* Written task
Set the listing down again in full, word for word, with the pictures left out.

* Dataset extract
##########

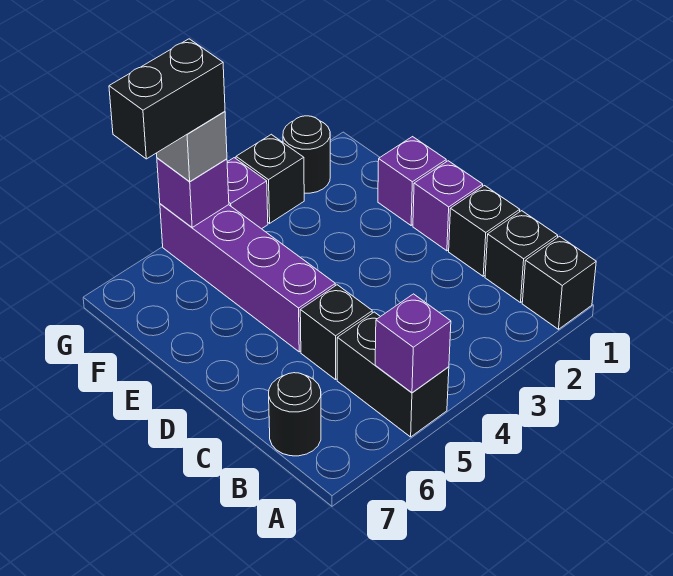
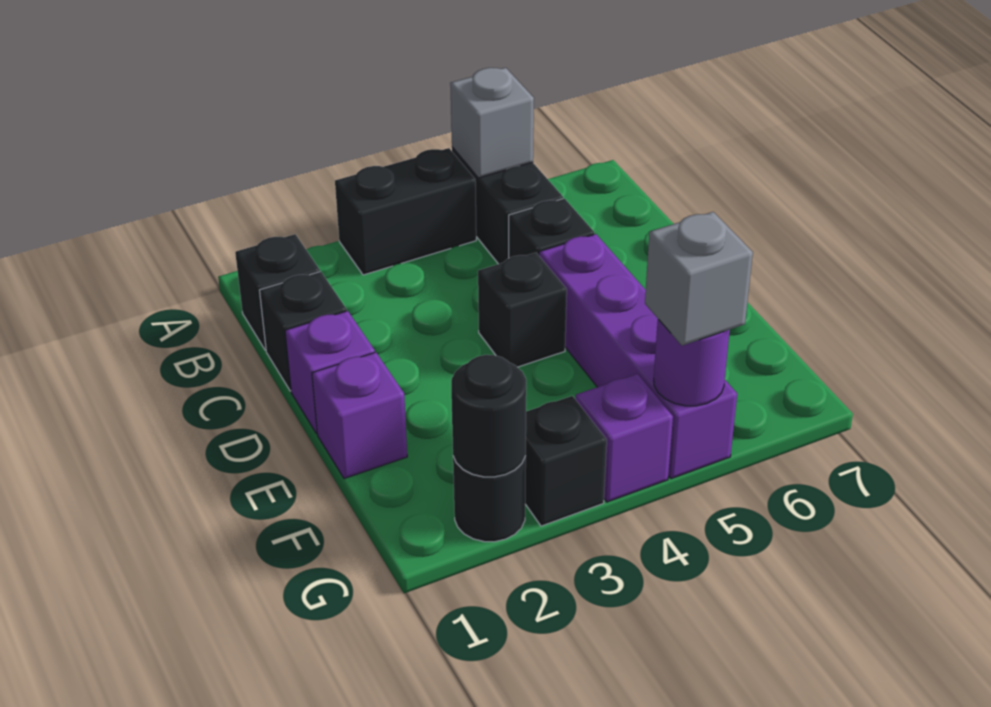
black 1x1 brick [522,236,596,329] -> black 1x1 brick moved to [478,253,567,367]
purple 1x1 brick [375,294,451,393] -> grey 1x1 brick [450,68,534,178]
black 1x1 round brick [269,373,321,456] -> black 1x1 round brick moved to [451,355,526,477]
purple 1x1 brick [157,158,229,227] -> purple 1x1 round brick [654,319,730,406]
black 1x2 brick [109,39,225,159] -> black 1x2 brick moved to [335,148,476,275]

##########

* Final answer
black 1x1 brick [522,236,596,329] -> black 1x1 brick moved to [478,253,567,367]
purple 1x1 brick [375,294,451,393] -> grey 1x1 brick [450,68,534,178]
black 1x1 round brick [269,373,321,456] -> black 1x1 round brick moved to [451,355,526,477]
purple 1x1 brick [157,158,229,227] -> purple 1x1 round brick [654,319,730,406]
black 1x2 brick [109,39,225,159] -> black 1x2 brick moved to [335,148,476,275]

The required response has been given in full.